▶ **Stored items**
(begin)
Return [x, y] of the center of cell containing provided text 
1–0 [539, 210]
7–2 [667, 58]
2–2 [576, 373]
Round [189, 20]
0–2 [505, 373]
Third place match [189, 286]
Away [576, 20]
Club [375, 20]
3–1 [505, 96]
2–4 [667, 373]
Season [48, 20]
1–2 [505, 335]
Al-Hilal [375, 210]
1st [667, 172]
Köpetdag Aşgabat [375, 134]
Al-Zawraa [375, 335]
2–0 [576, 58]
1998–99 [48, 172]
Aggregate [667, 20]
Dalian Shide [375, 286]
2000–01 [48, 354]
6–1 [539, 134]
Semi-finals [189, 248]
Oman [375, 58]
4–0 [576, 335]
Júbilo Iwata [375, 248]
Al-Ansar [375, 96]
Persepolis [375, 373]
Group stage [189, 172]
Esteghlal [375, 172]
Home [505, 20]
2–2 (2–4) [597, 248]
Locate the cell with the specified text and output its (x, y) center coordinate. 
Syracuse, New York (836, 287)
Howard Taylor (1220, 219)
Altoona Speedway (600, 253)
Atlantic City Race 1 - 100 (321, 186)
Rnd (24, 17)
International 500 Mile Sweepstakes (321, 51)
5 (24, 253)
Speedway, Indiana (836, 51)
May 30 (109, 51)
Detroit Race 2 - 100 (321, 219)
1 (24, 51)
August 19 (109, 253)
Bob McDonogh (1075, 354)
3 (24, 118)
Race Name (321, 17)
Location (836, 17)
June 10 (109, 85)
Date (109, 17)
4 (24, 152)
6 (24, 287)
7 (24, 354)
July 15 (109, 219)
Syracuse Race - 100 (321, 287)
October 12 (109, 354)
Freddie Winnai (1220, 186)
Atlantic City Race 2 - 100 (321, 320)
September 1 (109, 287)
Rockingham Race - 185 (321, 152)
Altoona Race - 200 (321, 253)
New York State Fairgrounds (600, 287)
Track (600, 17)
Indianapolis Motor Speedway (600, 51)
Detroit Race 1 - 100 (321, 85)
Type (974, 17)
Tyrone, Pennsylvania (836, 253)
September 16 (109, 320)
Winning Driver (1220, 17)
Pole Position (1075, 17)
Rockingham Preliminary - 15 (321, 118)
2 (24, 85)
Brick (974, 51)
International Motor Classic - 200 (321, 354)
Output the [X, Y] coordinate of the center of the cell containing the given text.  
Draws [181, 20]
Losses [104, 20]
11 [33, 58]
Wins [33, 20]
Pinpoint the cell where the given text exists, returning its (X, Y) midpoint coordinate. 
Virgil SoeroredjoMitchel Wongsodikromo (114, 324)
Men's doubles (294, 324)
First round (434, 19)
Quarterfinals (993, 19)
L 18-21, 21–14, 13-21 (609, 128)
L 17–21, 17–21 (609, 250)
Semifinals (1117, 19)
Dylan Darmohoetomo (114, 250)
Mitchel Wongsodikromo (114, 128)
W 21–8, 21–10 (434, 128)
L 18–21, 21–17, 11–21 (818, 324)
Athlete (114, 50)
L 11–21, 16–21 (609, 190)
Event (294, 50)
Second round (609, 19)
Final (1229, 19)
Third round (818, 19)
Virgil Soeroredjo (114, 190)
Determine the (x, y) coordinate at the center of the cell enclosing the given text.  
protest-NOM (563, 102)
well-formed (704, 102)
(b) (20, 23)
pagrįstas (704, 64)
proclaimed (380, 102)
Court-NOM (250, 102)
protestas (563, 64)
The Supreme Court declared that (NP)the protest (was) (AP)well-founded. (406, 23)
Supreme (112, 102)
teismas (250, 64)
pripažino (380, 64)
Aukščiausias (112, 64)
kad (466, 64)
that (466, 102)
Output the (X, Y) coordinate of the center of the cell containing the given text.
(end)
Extract every line of the records above and reproduce each one word for word, keeping the original order.

▶ **EXPECTED ANSWER**
Return [x, y] of the center of cell containing provided text 
1–0 [539, 210]
7–2 [667, 58]
2–2 [576, 373]
Round [189, 20]
0–2 [505, 373]
Third place match [189, 286]
Away [576, 20]
Club [375, 20]
3–1 [505, 96]
2–4 [667, 373]
Season [48, 20]
1–2 [505, 335]
Al-Hilal [375, 210]
1st [667, 172]
Köpetdag Aşgabat [375, 134]
Al-Zawraa [375, 335]
2–0 [576, 58]
1998–99 [48, 172]
Aggregate [667, 20]
Dalian Shide [375, 286]
2000–01 [48, 354]
6–1 [539, 134]
Semi-finals [189, 248]
Oman [375, 58]
4–0 [576, 335]
Júbilo Iwata [375, 248]
Al-Ansar [375, 96]
Persepolis [375, 373]
Group stage [189, 172]
Esteghlal [375, 172]
Home [505, 20]
2–2 (2–4) [597, 248]
Locate the cell with the specified text and output its (x, y) center coordinate. 
Syracuse, New York (836, 287)
Howard Taylor (1220, 219)
Altoona Speedway (600, 253)
Atlantic City Race 1 - 100 (321, 186)
Rnd (24, 17)
International 500 Mile Sweepstakes (321, 51)
5 (24, 253)
Speedway, Indiana (836, 51)
May 30 (109, 51)
Detroit Race 2 - 100 (321, 219)
1 (24, 51)
August 19 (109, 253)
Bob McDonogh (1075, 354)
3 (24, 118)
Race Name (321, 17)
Location (836, 17)
June 10 (109, 85)
Date (109, 17)
4 (24, 152)
6 (24, 287)
7 (24, 354)
July 15 (109, 219)
Syracuse Race - 100 (321, 287)
October 12 (109, 354)
Freddie Winnai (1220, 186)
Atlantic City Race 2 - 100 (321, 320)
September 1 (109, 287)
Rockingham Race - 185 (321, 152)
Altoona Race - 200 (321, 253)
New York State Fairgrounds (600, 287)
Track (600, 17)
Indianapolis Motor Speedway (600, 51)
Detroit Race 1 - 100 (321, 85)
Type (974, 17)
Tyrone, Pennsylvania (836, 253)
September 16 (109, 320)
Winning Driver (1220, 17)
Pole Position (1075, 17)
Rockingham Preliminary - 15 (321, 118)
2 (24, 85)
Brick (974, 51)
International Motor Classic - 200 (321, 354)
Output the [X, Y] coordinate of the center of the cell containing the given text.  
Draws [181, 20]
Losses [104, 20]
11 [33, 58]
Wins [33, 20]
Pinpoint the cell where the given text exists, returning its (X, Y) midpoint coordinate. 
Virgil SoeroredjoMitchel Wongsodikromo (114, 324)
Men's doubles (294, 324)
First round (434, 19)
Quarterfinals (993, 19)
L 18-21, 21–14, 13-21 (609, 128)
L 17–21, 17–21 (609, 250)
Semifinals (1117, 19)
Dylan Darmohoetomo (114, 250)
Mitchel Wongsodikromo (114, 128)
W 21–8, 21–10 (434, 128)
L 18–21, 21–17, 11–21 (818, 324)
Athlete (114, 50)
L 11–21, 16–21 (609, 190)
Event (294, 50)
Second round (609, 19)
Final (1229, 19)
Third round (818, 19)
Virgil Soeroredjo (114, 190)
Determine the (x, y) coordinate at the center of the cell enclosing the given text.  
protest-NOM (563, 102)
well-formed (704, 102)
(b) (20, 23)
pagrįstas (704, 64)
proclaimed (380, 102)
Court-NOM (250, 102)
protestas (563, 64)
The Supreme Court declared that (NP)the protest (was) (AP)well-founded. (406, 23)
Supreme (112, 102)
teismas (250, 64)
pripažino (380, 64)
Aukščiausias (112, 64)
kad (466, 64)
that (466, 102)
Output the (X, Y) coordinate of the center of the cell containing the given text.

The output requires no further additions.